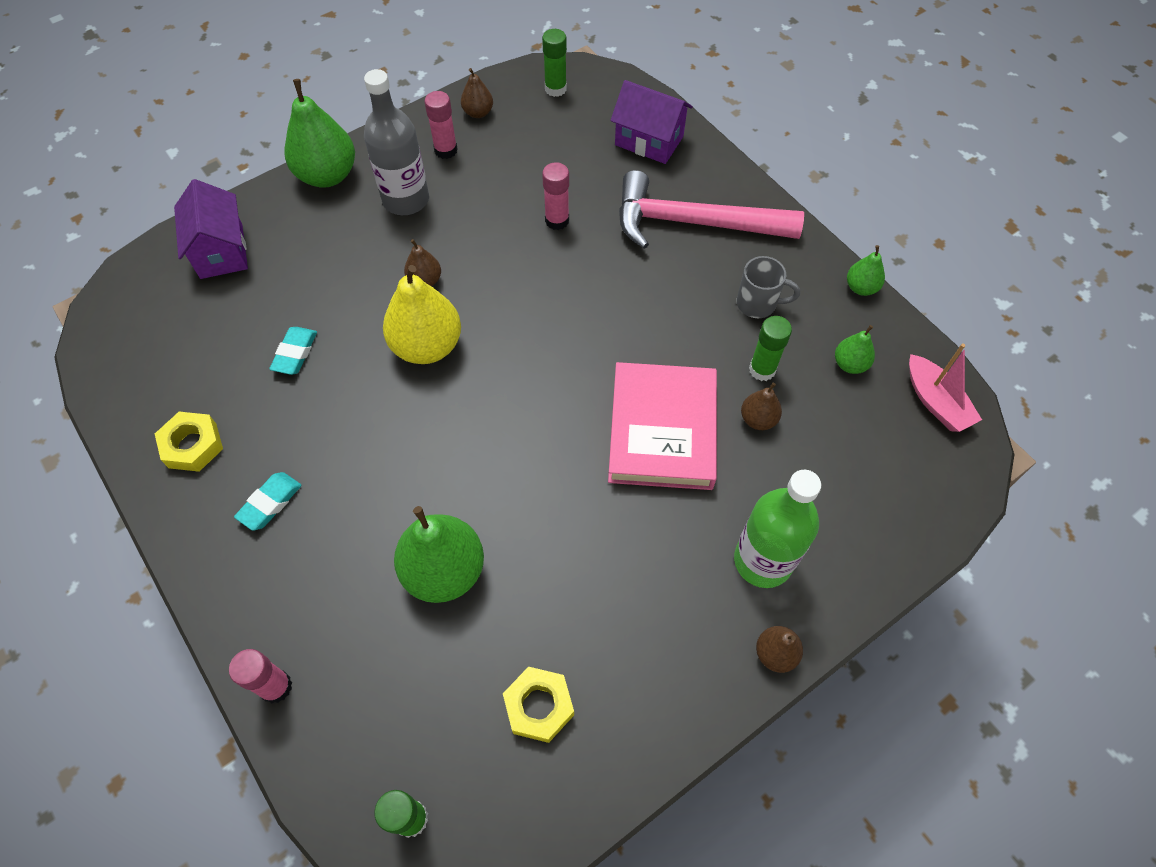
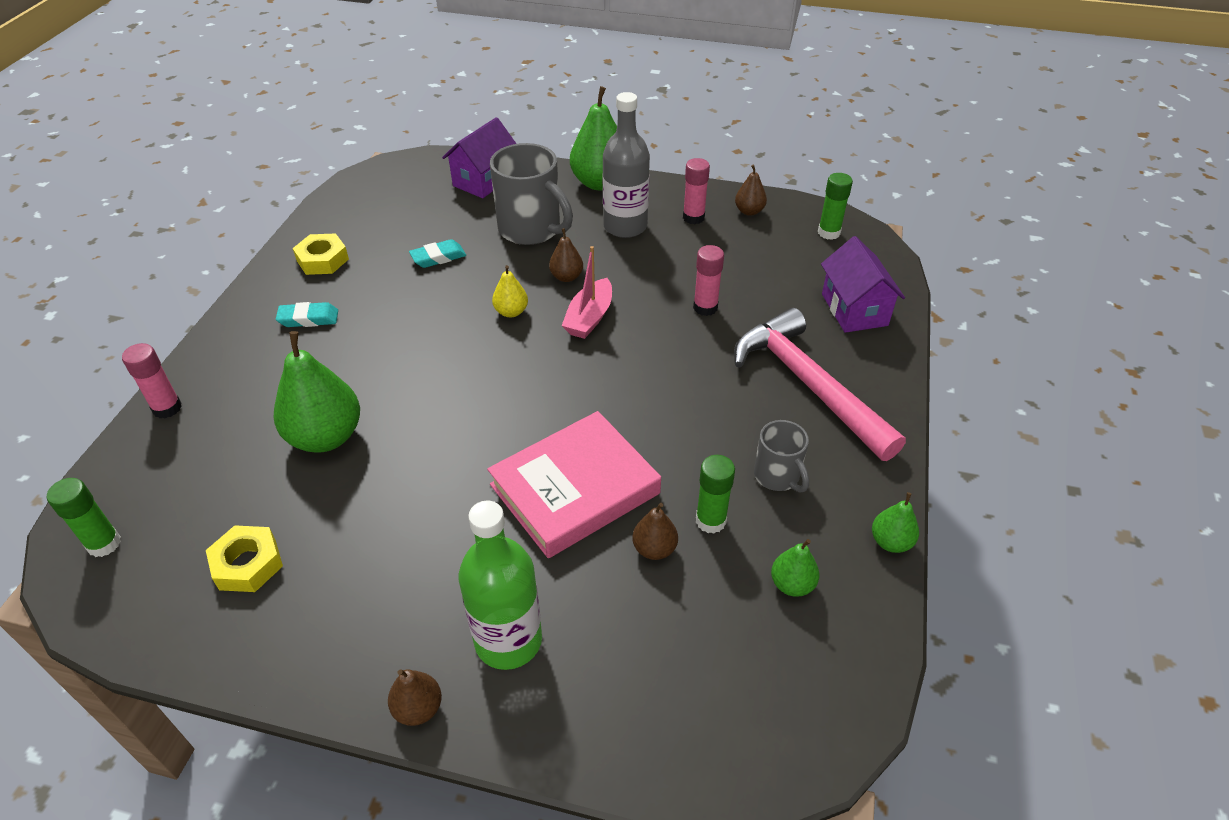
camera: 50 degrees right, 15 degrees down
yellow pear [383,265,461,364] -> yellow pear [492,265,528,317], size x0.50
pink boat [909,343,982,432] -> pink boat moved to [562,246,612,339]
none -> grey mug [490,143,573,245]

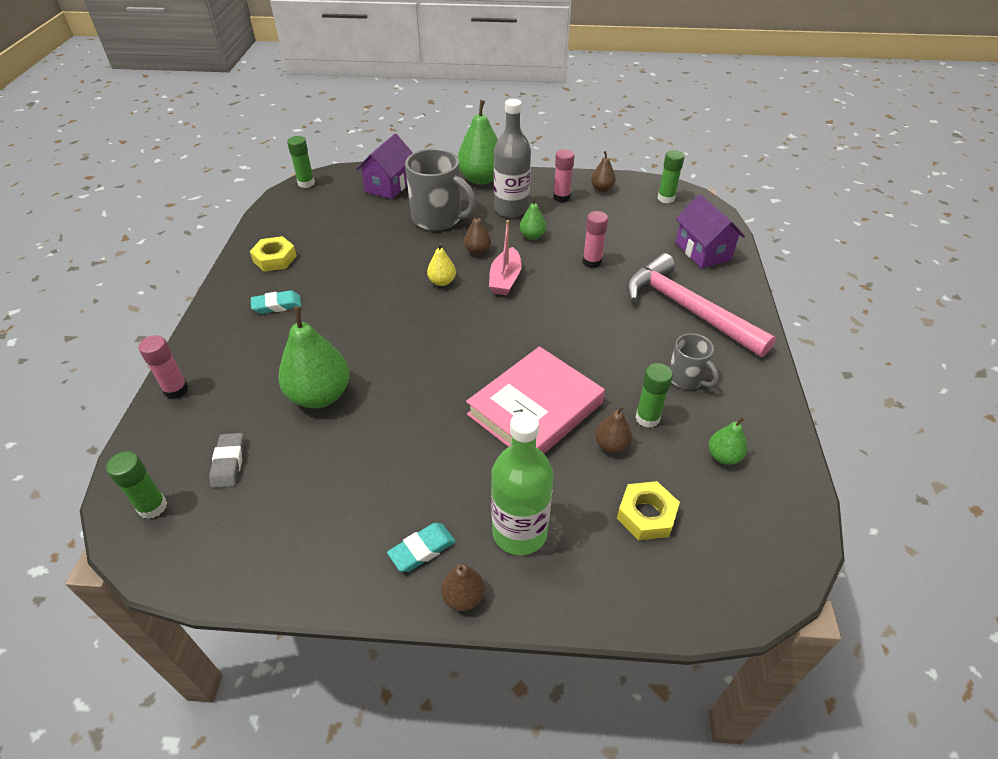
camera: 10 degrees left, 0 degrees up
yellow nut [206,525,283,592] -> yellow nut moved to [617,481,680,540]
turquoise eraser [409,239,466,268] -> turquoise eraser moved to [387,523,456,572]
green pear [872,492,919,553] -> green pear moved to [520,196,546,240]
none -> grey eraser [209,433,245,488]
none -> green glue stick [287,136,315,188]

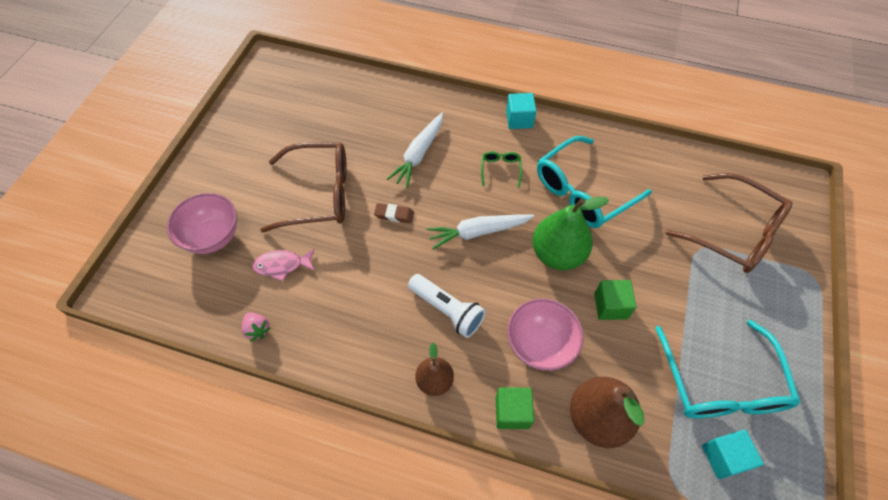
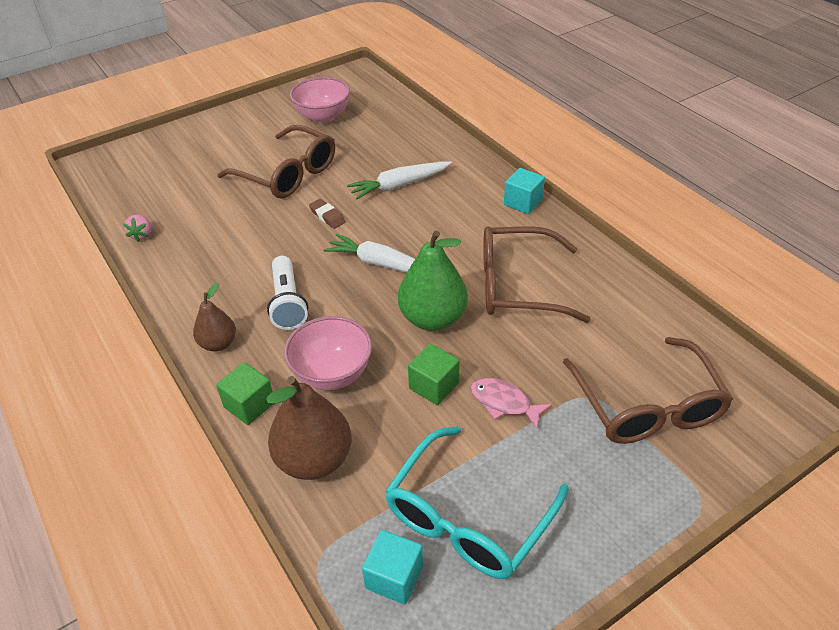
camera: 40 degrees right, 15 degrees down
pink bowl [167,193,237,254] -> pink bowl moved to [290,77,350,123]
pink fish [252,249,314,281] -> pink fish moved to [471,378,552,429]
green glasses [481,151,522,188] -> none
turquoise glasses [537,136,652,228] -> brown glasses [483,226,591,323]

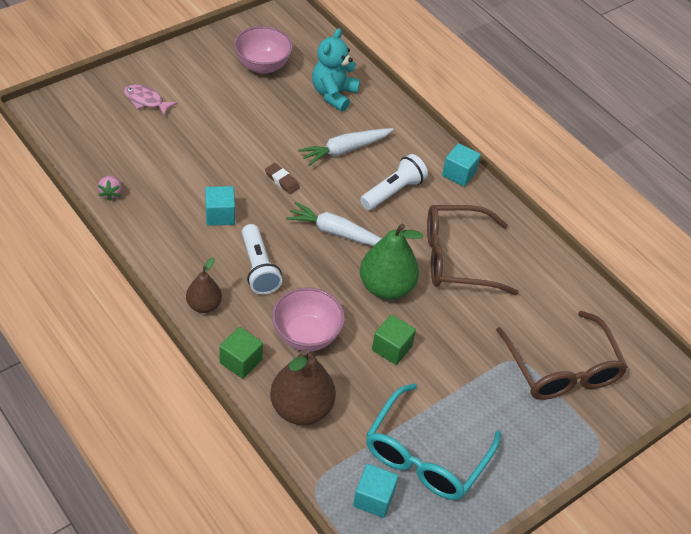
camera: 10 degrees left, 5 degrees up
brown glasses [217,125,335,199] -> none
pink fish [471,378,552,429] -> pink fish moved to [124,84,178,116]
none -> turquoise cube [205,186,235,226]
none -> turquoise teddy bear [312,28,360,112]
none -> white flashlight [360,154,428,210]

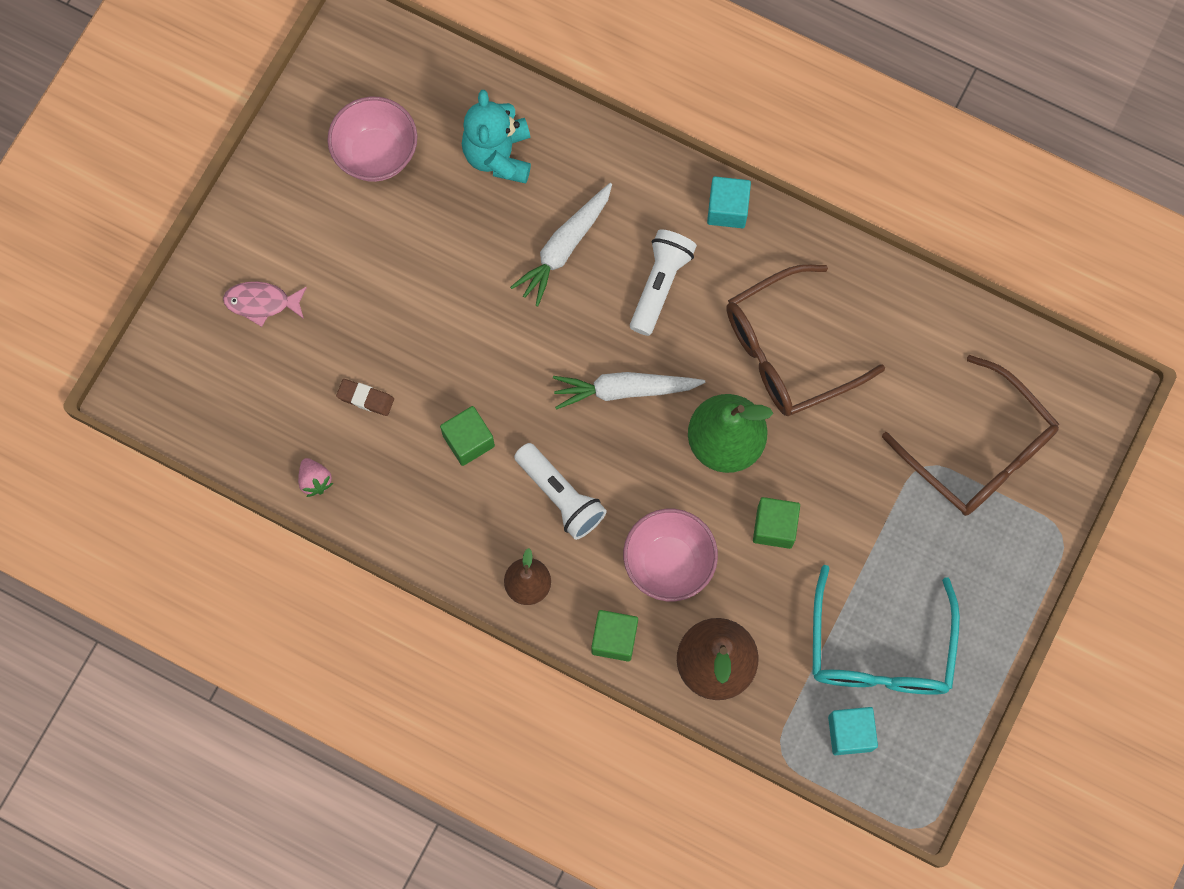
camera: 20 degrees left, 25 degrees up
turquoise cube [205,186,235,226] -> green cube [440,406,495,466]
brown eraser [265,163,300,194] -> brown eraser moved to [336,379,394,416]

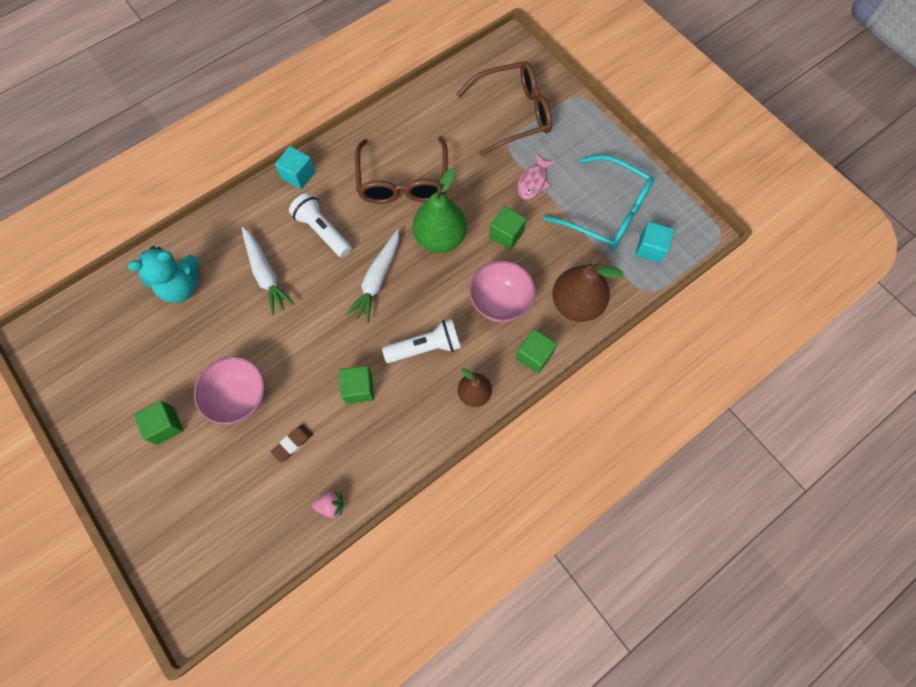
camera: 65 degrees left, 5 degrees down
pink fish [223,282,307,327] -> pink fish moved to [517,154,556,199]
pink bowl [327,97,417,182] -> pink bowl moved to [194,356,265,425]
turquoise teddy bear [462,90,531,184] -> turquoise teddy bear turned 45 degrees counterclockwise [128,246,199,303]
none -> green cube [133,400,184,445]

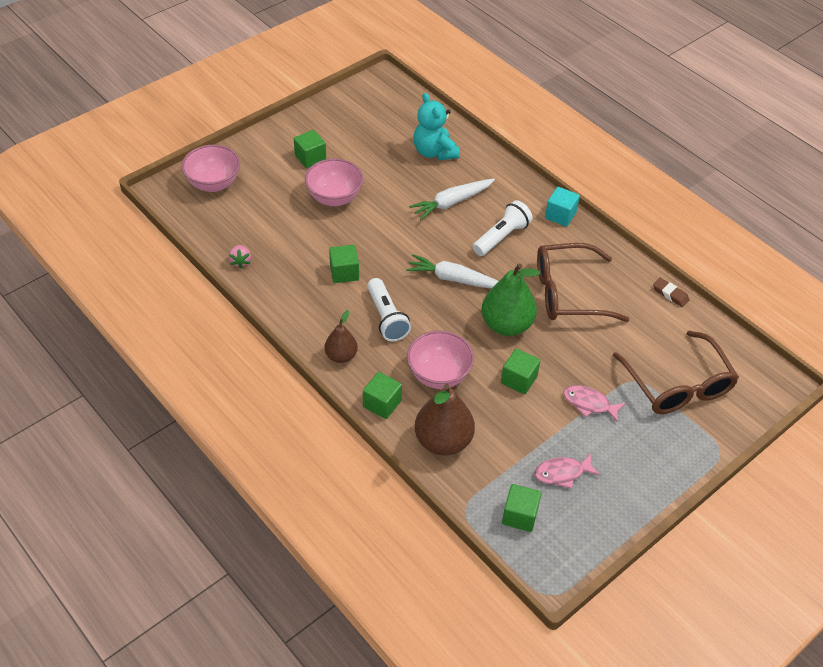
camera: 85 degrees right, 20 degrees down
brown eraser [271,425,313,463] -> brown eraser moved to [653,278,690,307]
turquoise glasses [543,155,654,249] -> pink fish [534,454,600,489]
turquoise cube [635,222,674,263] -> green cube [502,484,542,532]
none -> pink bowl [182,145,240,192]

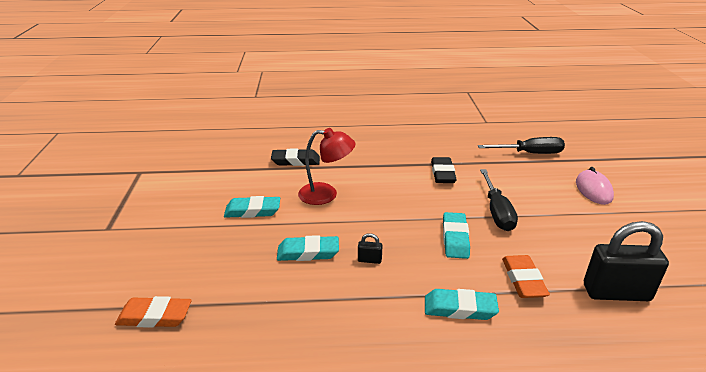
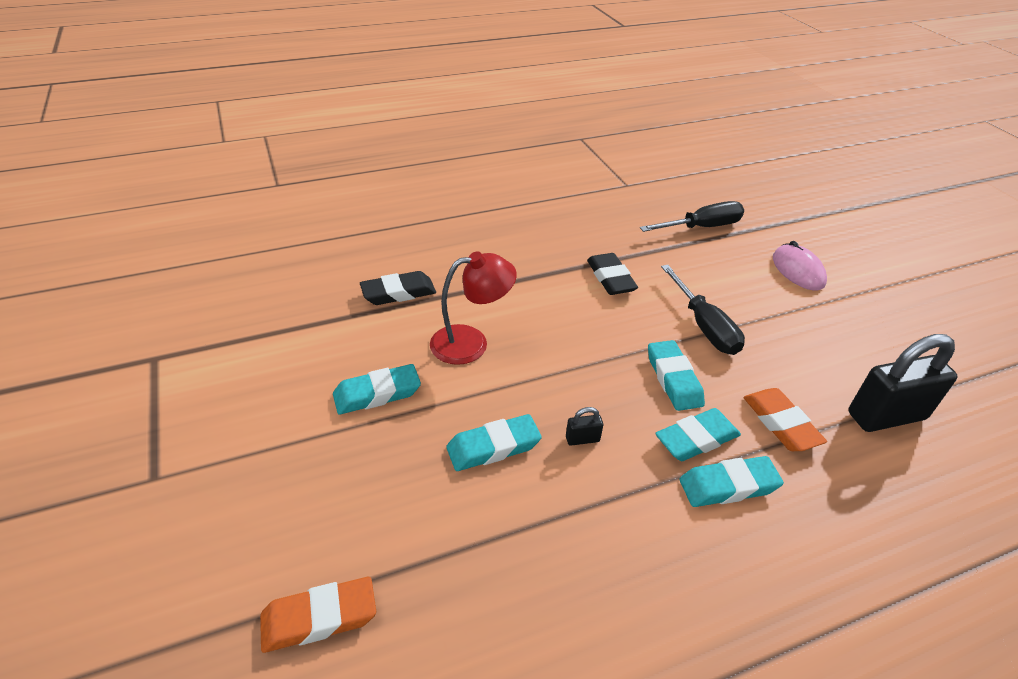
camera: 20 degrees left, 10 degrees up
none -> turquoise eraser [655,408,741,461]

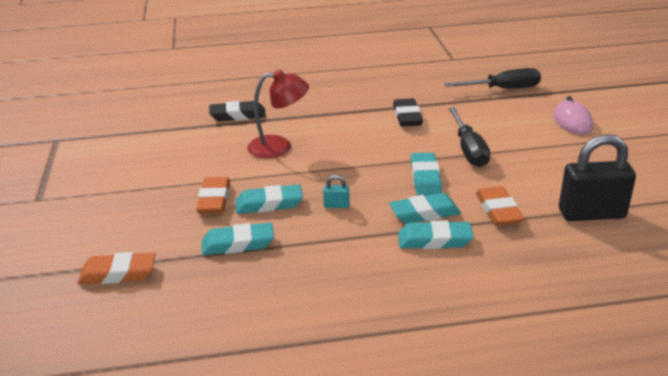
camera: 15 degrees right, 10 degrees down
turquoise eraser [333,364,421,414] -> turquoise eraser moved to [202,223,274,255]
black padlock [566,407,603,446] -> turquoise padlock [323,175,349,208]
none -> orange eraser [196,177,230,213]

== == ==

▸ **PROBLEM DESCRIPTION**: Please copy all lines of the listing in which the string "turquoise" occurs.

▸ **WRITTEN ANSWER**:
turquoise eraser [409,239,466,268] -> turquoise eraser moved to [387,523,456,572]
turquoise glasses [537,136,652,228] -> brown glasses [483,226,591,323]
none -> turquoise cube [205,186,235,226]
none -> turquoise teddy bear [312,28,360,112]
turquoise cube [205,186,235,226] -> green cube [440,406,495,466]
turquoise teddy bear [462,90,531,184] -> turquoise teddy bear turned 45 degrees counterclockwise [128,246,199,303]
turquoise glasses [543,155,654,249] -> pink fish [534,454,600,489]
turquoise cube [635,222,674,263] -> green cube [502,484,542,532]
none -> turquoise eraser [655,408,741,461]
turquoise eraser [333,364,421,414] -> turquoise eraser moved to [202,223,274,255]
black padlock [566,407,603,446] -> turquoise padlock [323,175,349,208]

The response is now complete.